_Task description_
Omit the pictures and reproduce the rest of the listing exactly.

_Records for the task_
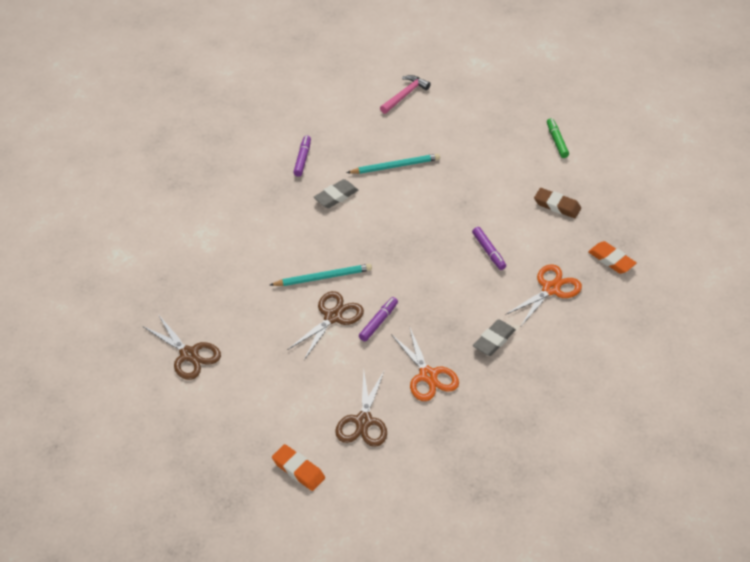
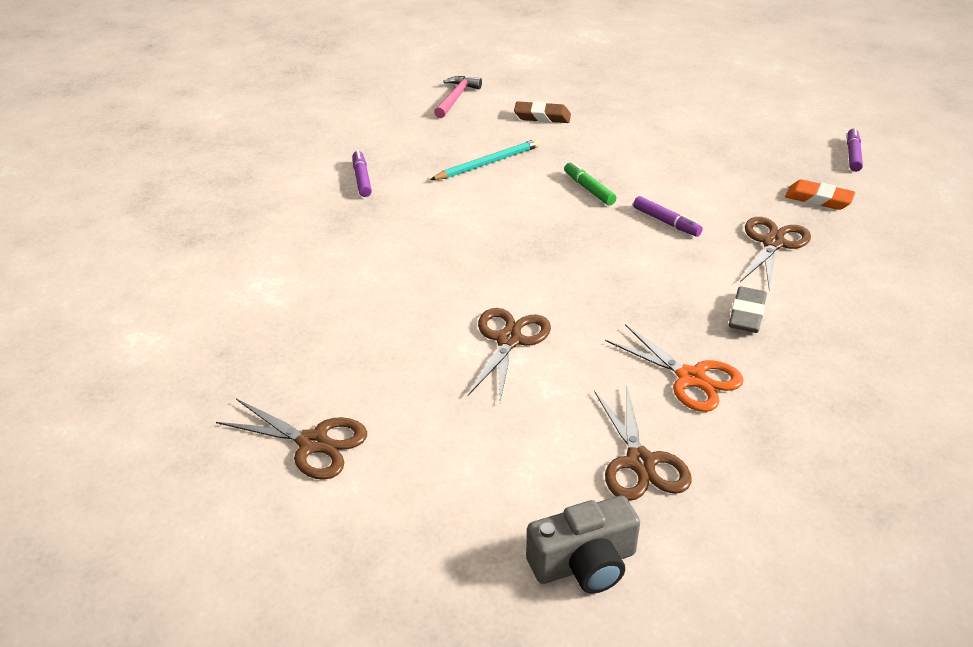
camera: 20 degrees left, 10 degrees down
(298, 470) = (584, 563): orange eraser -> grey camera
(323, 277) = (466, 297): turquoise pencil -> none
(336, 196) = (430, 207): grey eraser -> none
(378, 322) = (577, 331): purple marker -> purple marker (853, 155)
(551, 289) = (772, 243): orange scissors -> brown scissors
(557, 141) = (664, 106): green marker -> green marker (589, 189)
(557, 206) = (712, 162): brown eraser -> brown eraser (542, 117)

_Solution to this problem_
camera: 20 degrees left, 10 degrees down
(298, 470) = (584, 563): orange eraser -> grey camera
(323, 277) = (466, 297): turquoise pencil -> none
(336, 196) = (430, 207): grey eraser -> none
(378, 322) = (577, 331): purple marker -> purple marker (853, 155)
(551, 289) = (772, 243): orange scissors -> brown scissors
(557, 141) = (664, 106): green marker -> green marker (589, 189)
(557, 206) = (712, 162): brown eraser -> brown eraser (542, 117)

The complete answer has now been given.